→ **TASK INSTRUCTIONS**: Your answer must be the lines from the first record through the line that contains "egg in black [642,384,685,421]", copied exactly and without any pictures.

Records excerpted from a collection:
● ● ● ●

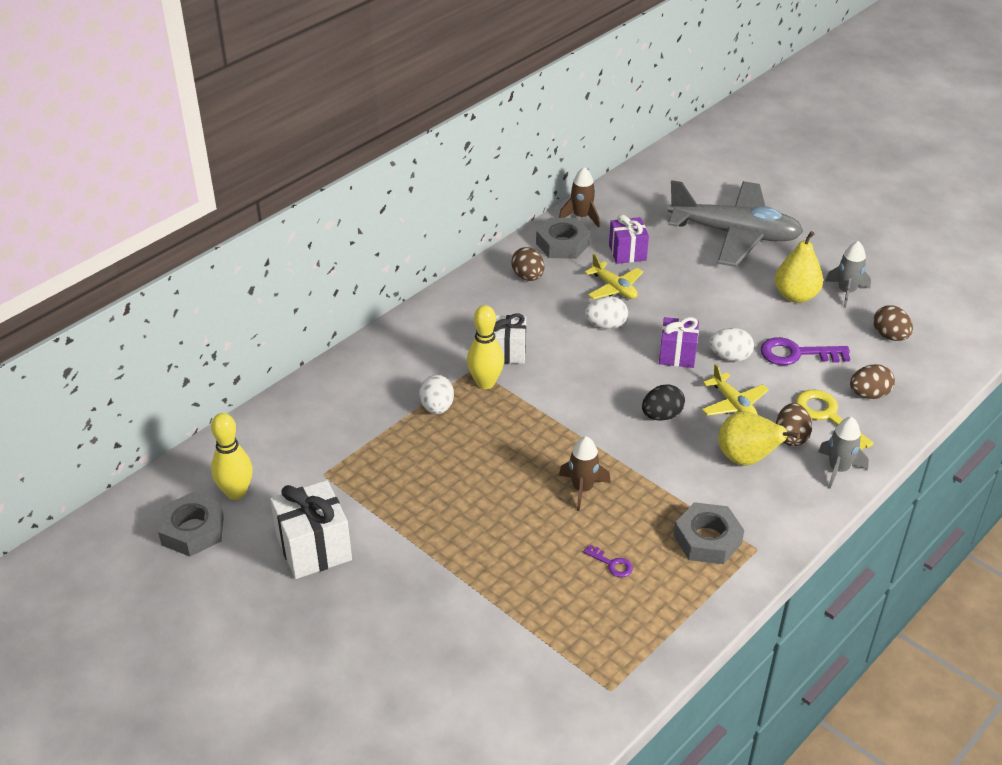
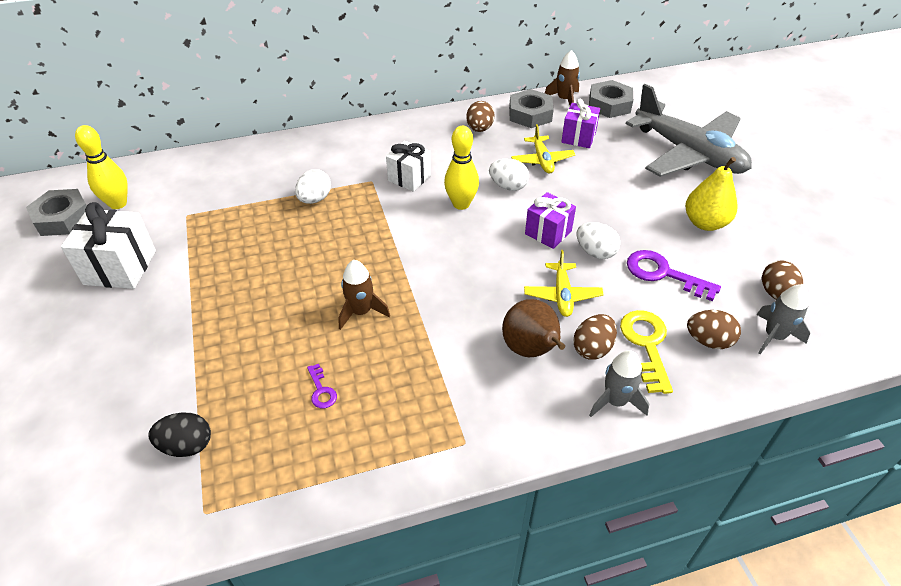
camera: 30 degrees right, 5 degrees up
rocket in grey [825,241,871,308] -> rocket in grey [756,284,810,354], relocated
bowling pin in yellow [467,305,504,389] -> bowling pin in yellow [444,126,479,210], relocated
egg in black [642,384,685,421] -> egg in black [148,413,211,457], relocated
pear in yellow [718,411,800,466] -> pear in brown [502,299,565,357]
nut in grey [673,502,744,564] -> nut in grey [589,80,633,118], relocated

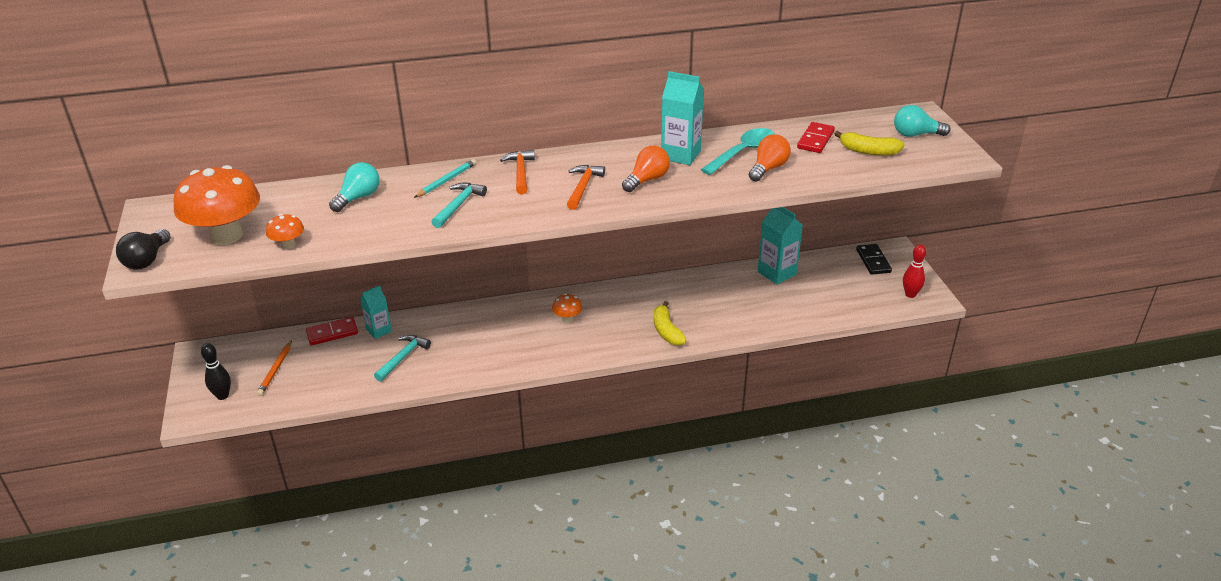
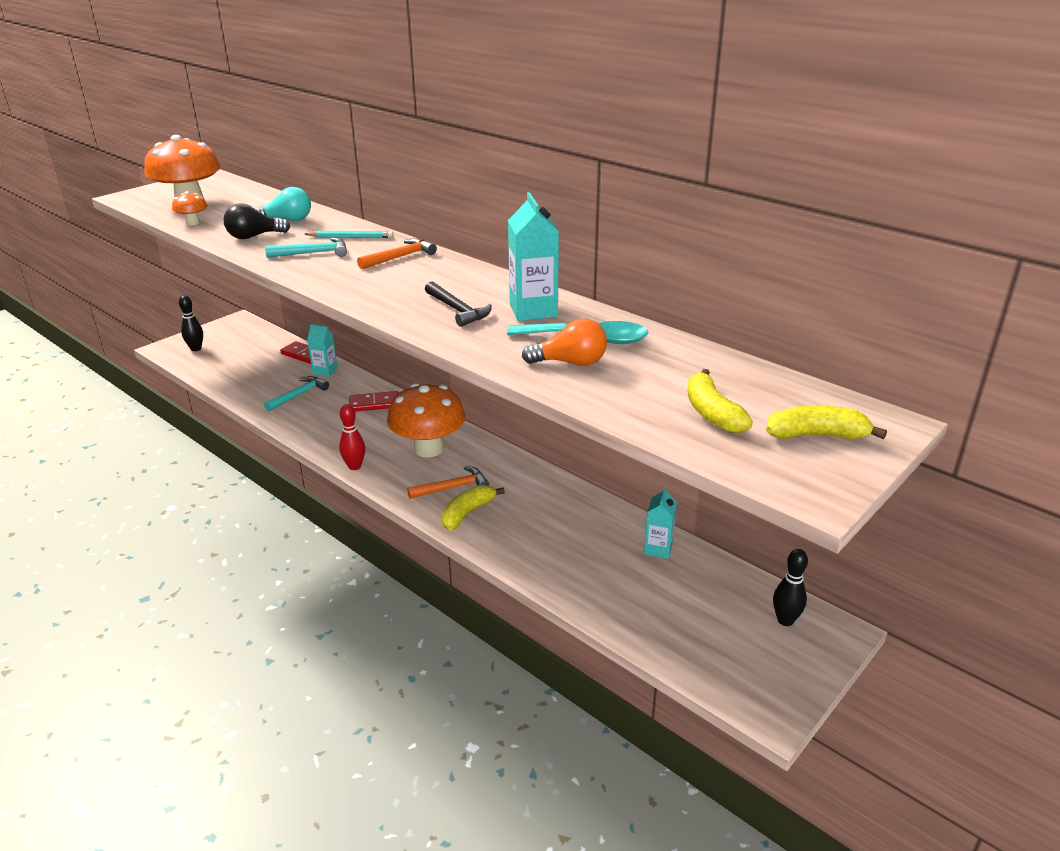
camera: 55 degrees right, 5 degrees down
light bulb in turquoise [894,105,951,137] -> banana in yellow [766,405,887,439]
domino in red [797,122,835,153] -> domino in red [349,391,399,412], relocated
light bulb in orange [622,146,670,192] -> hammer in black [425,281,492,327]
hammer in orange [567,165,605,210] -> hammer in orange [407,466,489,499], relocated
carton in turquoise [758,207,803,285] -> carton in turquoise [644,487,677,559], x0.63
light bulb in black [116,229,171,269] -> light bulb in black [224,203,290,239], relocated
domino in black [856,244,892,275] -> bowling pin in black [773,549,808,626]
bowling pin in red [903,244,926,298] -> bowling pin in red [339,404,365,470], relocated
mushroom in orange [552,293,582,323] -> mushroom in orange [387,383,466,457], x2.24
hammer in turquoise [374,335,431,381] -> hammer in turquoise [264,376,329,411], 45 degrees counterclockwise
pencil in orange [257,340,292,396] -> none

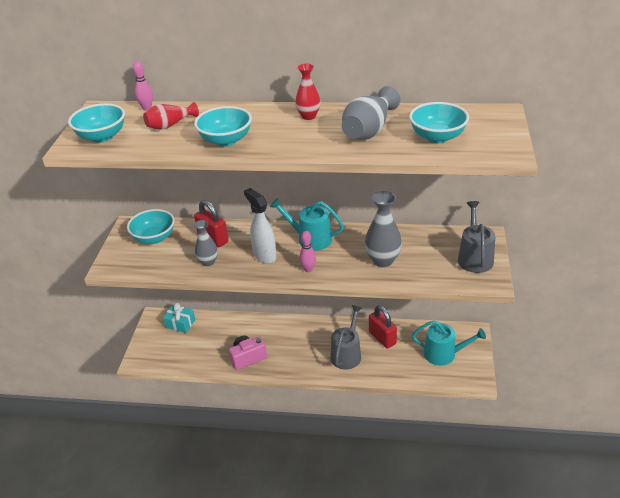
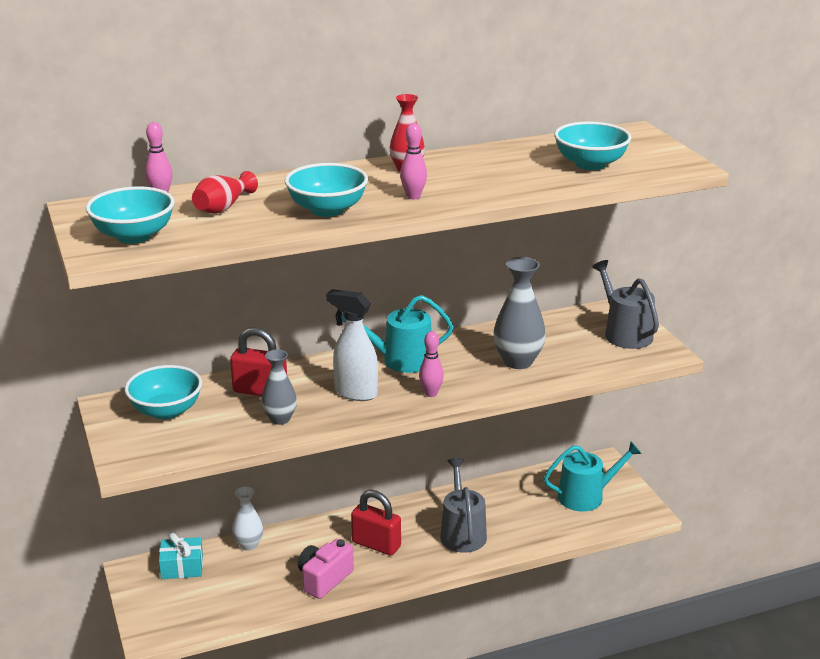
camera: 30 degrees left, 10 degrees down
vase in grey [342,86,400,140] -> none
padlock in red [369,305,397,349] -> padlock in red [351,490,401,555], relocated
none -> bowling pin in pink [400,123,427,199]
none -> vase in white [232,486,263,551]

● ● ● ●

→ **SOLUTION TO THIS TASK**:
camera: 30 degrees right, 5 degrees up
rocket in grey [825,241,871,308] -> rocket in grey [756,284,810,354], relocated
bowling pin in yellow [467,305,504,389] -> bowling pin in yellow [444,126,479,210], relocated
egg in black [642,384,685,421] -> egg in black [148,413,211,457], relocated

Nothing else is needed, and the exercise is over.